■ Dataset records
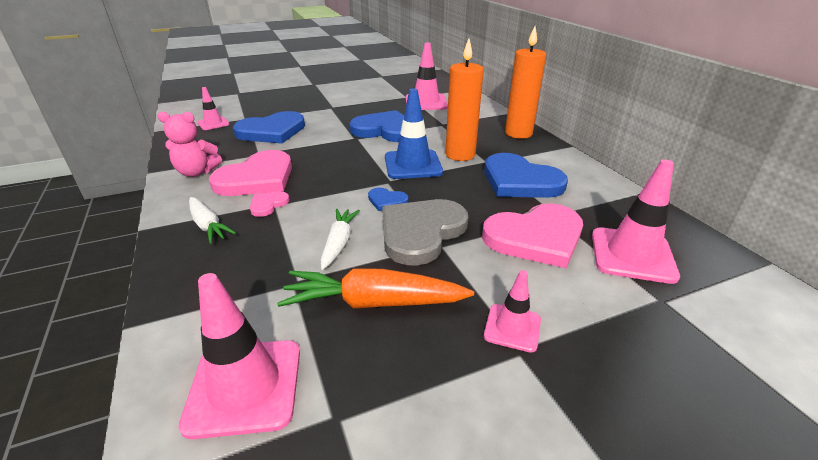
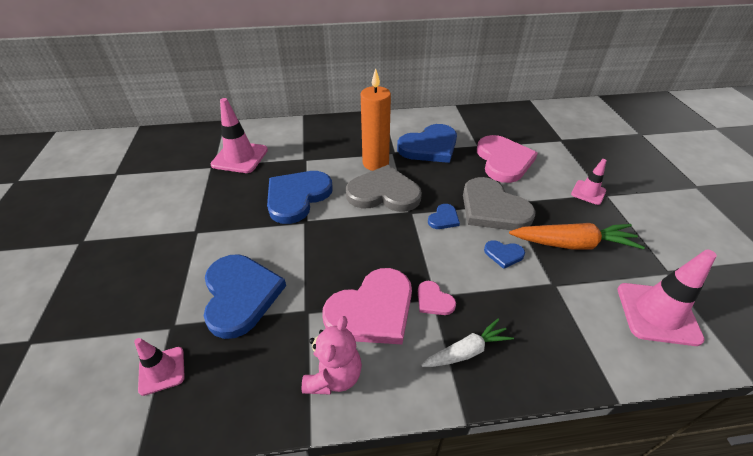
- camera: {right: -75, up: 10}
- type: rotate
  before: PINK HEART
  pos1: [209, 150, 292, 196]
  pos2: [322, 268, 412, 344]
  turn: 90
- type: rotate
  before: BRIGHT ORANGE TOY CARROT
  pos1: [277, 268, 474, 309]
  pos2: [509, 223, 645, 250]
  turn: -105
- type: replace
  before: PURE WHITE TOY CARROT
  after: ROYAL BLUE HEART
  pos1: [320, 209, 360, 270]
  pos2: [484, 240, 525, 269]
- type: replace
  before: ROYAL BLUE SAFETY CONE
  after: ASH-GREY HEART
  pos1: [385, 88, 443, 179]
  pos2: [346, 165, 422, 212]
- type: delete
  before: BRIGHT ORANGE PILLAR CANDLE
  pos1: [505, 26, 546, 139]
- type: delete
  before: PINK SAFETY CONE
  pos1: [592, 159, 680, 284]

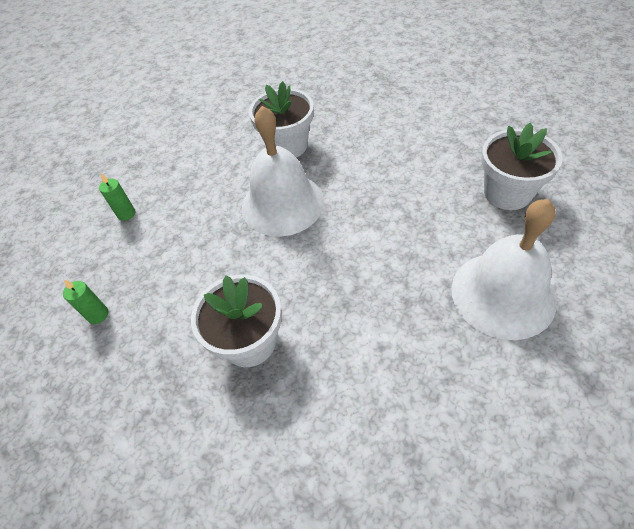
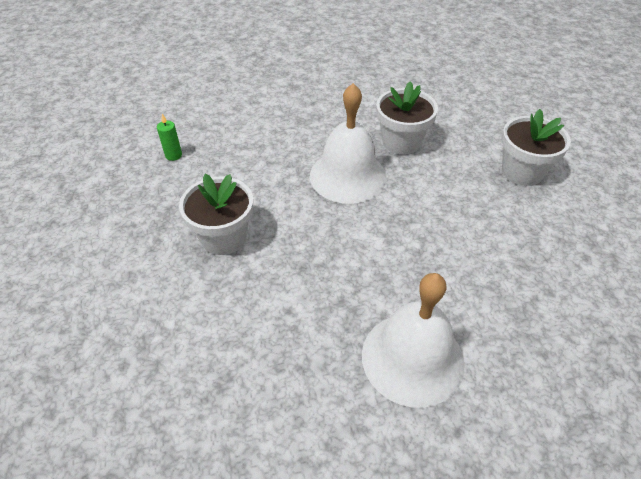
- camera: {right: 40, up: -5}
- type: delete
  before: LEAF-GREEN PILLAR CANDLE
  pos1: [99, 174, 135, 221]
- type: move
  before: PURE WHITE PLANT POT
  pos1: [481, 123, 563, 210]
  pos2: [502, 109, 571, 186]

■ Work instruction
Copy each line of the data that includes the word "SAFETY".

■ Output below
  before: ROYAL BLUE SAFETY CONE
  before: PINK SAFETY CONE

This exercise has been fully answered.